■ **WORK REQUIRED**
Your task is to quote the records from their first line through the line containing "cyan triangle at", with nothing added or left out.

(Recorded data)
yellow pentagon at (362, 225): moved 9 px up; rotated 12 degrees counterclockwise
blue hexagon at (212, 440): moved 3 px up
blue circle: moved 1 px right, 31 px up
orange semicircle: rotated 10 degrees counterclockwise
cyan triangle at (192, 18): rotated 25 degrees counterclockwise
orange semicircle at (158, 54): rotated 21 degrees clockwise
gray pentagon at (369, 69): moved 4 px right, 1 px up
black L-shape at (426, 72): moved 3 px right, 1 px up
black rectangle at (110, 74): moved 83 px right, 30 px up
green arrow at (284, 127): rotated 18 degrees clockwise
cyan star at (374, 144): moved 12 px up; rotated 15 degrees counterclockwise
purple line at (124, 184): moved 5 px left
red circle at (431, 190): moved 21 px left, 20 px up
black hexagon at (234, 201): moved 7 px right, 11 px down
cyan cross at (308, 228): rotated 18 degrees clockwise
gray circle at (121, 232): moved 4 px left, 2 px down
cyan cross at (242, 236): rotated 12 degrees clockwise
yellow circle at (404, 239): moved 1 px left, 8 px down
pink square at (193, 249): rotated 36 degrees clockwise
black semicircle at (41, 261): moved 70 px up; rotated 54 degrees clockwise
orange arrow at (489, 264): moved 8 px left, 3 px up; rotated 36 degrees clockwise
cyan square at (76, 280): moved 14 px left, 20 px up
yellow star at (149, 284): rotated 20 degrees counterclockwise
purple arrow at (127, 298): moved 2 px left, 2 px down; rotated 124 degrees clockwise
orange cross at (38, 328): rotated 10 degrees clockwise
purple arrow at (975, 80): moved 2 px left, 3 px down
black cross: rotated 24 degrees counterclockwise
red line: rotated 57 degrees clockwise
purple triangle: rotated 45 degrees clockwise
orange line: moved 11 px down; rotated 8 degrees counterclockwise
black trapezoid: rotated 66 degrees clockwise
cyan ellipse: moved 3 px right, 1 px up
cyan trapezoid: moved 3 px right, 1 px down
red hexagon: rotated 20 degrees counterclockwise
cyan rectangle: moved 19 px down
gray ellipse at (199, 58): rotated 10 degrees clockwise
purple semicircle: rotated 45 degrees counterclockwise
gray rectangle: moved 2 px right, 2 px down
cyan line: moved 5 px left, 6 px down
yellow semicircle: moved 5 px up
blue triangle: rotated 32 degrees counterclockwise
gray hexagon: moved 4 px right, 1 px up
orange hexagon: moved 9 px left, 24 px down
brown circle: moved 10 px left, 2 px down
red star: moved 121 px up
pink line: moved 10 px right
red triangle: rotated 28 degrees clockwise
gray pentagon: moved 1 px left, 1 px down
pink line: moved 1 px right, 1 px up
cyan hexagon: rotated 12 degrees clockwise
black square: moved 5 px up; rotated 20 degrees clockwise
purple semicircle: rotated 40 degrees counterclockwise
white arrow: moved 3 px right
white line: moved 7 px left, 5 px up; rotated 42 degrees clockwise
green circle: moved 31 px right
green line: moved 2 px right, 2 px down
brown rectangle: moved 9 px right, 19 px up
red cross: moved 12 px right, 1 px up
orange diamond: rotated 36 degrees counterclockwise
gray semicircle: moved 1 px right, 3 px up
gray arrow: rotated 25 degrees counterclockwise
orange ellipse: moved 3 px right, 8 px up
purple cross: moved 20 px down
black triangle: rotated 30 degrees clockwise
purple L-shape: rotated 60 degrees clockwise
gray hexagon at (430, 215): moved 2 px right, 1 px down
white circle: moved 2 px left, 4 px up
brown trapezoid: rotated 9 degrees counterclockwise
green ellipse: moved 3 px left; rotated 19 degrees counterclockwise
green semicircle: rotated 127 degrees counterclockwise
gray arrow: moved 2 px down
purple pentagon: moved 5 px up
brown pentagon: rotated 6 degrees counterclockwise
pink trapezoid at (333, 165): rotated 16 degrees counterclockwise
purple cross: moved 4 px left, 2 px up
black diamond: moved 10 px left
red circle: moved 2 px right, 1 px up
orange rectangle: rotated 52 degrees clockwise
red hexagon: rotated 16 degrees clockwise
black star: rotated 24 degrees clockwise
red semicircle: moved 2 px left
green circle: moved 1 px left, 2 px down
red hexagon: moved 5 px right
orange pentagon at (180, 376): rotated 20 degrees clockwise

■ **TASK OUTPUT**
yellow pentagon at (362, 225): moved 9 px up; rotated 12 degrees counterclockwise
blue hexagon at (212, 440): moved 3 px up
blue circle: moved 1 px right, 31 px up
orange semicircle: rotated 10 degrees counterclockwise
cyan triangle at (192, 18): rotated 25 degrees counterclockwise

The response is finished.